Scene difference descriptions:
**********
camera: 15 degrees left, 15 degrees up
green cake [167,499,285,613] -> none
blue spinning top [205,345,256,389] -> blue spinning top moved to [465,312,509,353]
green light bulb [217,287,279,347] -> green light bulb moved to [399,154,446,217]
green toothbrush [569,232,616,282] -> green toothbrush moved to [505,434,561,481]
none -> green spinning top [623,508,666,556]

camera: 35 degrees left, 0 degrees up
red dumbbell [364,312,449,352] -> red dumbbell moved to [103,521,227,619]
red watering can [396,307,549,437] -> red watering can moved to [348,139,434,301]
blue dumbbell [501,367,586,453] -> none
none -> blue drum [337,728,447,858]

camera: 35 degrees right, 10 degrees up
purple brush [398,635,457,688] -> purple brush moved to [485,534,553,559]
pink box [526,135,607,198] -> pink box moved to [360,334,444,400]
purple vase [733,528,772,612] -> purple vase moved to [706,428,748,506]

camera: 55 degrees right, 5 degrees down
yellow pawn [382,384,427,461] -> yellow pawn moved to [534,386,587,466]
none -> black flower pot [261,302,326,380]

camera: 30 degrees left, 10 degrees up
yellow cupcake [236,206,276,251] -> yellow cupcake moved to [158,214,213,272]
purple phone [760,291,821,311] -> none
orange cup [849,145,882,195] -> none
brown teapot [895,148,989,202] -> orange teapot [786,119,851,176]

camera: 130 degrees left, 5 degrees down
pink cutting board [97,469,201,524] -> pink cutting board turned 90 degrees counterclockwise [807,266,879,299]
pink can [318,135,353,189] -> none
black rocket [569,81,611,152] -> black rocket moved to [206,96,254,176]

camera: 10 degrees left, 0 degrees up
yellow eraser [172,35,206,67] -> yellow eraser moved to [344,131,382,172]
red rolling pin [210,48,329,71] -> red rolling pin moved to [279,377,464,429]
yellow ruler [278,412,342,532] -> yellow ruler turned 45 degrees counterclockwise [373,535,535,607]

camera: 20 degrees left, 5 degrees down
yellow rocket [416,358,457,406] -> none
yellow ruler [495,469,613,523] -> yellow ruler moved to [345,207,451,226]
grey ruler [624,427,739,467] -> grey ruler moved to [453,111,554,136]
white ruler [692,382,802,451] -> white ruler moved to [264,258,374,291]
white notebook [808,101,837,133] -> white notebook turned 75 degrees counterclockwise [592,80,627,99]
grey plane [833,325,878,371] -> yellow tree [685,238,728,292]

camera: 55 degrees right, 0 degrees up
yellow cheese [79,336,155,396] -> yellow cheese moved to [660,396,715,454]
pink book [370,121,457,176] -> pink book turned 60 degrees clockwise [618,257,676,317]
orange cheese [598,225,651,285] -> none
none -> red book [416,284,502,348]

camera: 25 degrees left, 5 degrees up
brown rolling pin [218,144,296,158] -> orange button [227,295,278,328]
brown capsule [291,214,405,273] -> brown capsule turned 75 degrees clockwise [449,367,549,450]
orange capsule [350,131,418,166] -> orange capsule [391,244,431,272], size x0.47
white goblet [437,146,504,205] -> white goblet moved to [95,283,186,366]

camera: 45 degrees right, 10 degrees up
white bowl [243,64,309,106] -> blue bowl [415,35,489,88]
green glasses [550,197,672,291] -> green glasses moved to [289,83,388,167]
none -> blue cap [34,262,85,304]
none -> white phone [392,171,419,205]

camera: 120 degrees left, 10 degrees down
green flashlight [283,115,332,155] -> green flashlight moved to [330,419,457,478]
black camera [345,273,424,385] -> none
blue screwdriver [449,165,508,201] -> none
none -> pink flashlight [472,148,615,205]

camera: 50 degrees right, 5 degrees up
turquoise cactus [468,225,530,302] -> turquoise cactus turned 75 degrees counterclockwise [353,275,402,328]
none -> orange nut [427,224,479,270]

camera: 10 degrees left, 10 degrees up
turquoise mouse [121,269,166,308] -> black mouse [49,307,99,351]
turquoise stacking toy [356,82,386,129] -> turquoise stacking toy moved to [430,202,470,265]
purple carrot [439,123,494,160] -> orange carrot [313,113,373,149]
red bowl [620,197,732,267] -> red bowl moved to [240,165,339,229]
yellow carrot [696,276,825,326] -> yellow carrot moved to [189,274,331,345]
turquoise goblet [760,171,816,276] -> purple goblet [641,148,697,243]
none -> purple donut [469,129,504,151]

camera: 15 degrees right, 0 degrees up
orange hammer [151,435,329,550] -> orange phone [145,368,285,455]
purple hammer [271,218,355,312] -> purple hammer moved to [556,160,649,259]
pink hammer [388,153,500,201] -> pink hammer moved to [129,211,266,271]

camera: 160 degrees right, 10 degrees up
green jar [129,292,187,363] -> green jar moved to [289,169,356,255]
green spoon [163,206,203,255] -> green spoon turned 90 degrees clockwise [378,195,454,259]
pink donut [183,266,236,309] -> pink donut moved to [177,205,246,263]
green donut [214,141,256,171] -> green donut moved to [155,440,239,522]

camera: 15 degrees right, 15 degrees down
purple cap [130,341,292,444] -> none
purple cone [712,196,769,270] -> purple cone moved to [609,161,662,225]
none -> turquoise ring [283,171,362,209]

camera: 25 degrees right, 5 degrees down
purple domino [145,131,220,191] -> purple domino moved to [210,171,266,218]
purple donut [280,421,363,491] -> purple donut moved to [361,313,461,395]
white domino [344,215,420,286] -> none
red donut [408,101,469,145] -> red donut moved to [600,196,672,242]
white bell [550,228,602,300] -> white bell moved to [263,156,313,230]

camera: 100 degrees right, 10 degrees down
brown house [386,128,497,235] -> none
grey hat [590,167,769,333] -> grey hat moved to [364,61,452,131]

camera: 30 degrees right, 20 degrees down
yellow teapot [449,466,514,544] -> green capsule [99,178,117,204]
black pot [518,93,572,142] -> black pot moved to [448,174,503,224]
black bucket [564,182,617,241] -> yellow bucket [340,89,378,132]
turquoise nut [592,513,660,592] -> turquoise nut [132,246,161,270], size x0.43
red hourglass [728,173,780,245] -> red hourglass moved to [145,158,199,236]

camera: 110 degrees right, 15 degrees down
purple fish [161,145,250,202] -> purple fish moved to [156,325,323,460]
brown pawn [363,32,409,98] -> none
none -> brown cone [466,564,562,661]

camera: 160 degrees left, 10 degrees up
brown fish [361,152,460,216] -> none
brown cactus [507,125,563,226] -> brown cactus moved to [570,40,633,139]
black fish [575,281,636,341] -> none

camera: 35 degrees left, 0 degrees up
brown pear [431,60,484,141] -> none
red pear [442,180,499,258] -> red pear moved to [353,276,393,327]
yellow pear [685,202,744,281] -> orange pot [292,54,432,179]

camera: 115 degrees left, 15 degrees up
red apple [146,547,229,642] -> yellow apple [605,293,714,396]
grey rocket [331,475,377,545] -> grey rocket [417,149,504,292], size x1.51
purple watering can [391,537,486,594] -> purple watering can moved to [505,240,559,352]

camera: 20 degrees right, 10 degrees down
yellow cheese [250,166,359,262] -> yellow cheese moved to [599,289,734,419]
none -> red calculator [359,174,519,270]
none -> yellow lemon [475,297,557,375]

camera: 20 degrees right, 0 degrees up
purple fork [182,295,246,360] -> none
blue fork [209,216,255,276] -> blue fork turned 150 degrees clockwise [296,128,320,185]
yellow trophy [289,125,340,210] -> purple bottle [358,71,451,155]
**********
Goal of the exercise:
Only one stretch of the data above is needed. Restate it word for word, from the line containing "black camera [345,273,424,385] -> none" through the line containing "orange hammer [151,435,329,550]", both ends included.

Exercise result:
black camera [345,273,424,385] -> none
blue screwdriver [449,165,508,201] -> none
none -> pink flashlight [472,148,615,205]

camera: 50 degrees right, 5 degrees up
turquoise cactus [468,225,530,302] -> turquoise cactus turned 75 degrees counterclockwise [353,275,402,328]
none -> orange nut [427,224,479,270]

camera: 10 degrees left, 10 degrees up
turquoise mouse [121,269,166,308] -> black mouse [49,307,99,351]
turquoise stacking toy [356,82,386,129] -> turquoise stacking toy moved to [430,202,470,265]
purple carrot [439,123,494,160] -> orange carrot [313,113,373,149]
red bowl [620,197,732,267] -> red bowl moved to [240,165,339,229]
yellow carrot [696,276,825,326] -> yellow carrot moved to [189,274,331,345]
turquoise goblet [760,171,816,276] -> purple goblet [641,148,697,243]
none -> purple donut [469,129,504,151]

camera: 15 degrees right, 0 degrees up
orange hammer [151,435,329,550] -> orange phone [145,368,285,455]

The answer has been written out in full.